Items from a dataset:
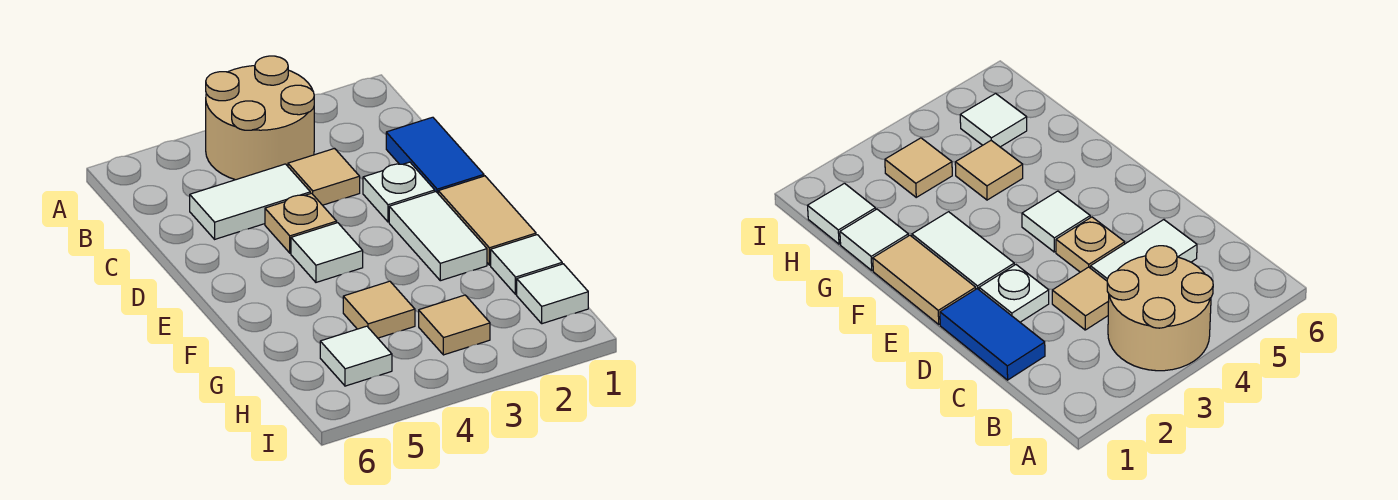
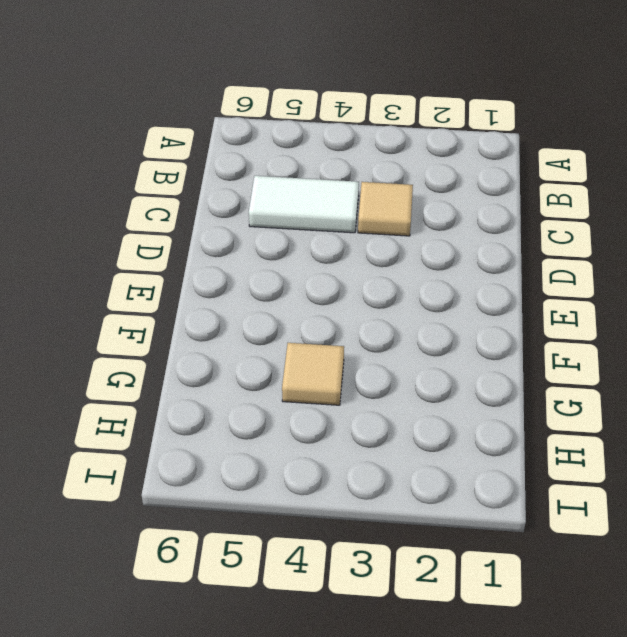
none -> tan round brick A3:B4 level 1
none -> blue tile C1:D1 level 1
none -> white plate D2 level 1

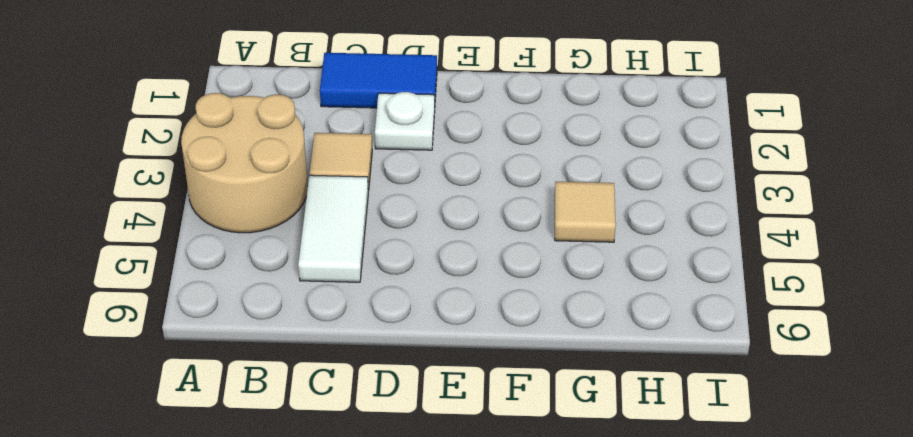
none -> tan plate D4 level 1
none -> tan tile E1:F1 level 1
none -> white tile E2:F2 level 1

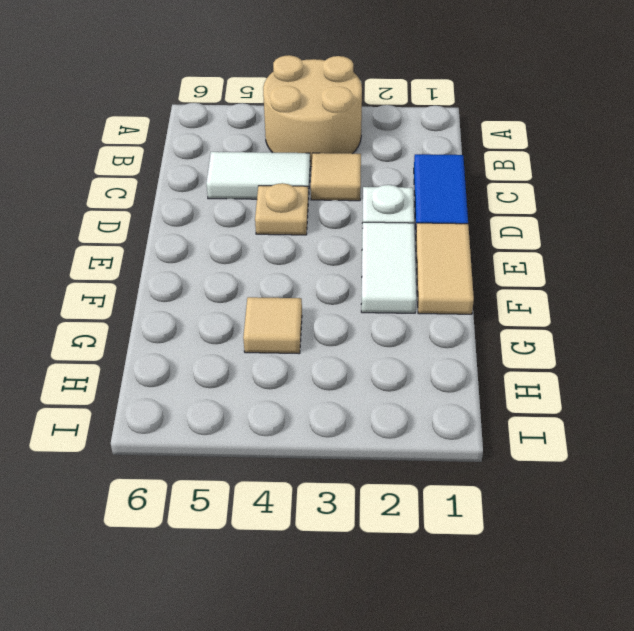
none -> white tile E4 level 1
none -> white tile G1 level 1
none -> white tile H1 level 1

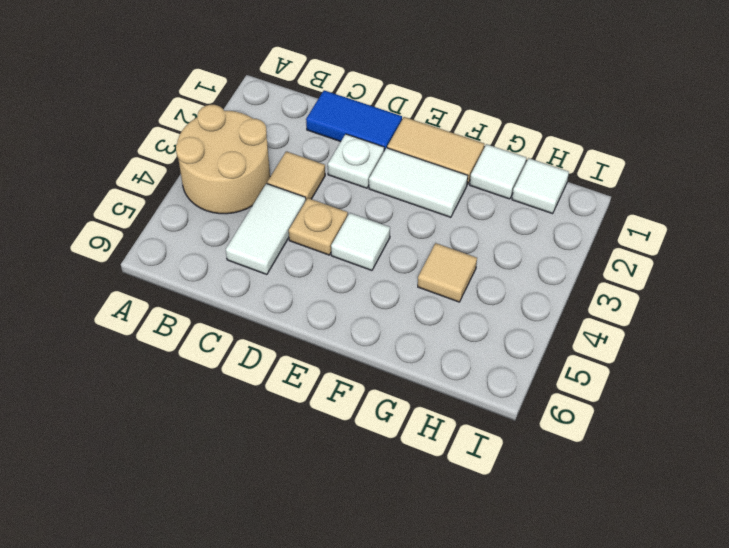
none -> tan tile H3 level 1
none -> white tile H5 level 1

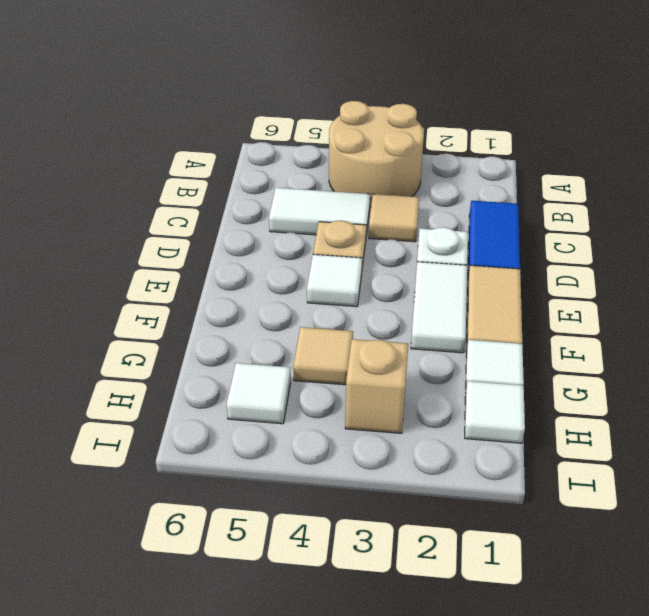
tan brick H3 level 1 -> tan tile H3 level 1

• [TRY IT]
Copy out the lines of the records above in which the string "none" appears.

• [SOLUTION TO THIS TASK]
none -> tan round brick A3:B4 level 1
none -> blue tile C1:D1 level 1
none -> white plate D2 level 1
none -> tan plate D4 level 1
none -> tan tile E1:F1 level 1
none -> white tile E2:F2 level 1
none -> white tile E4 level 1
none -> white tile G1 level 1
none -> white tile H1 level 1
none -> tan tile H3 level 1
none -> white tile H5 level 1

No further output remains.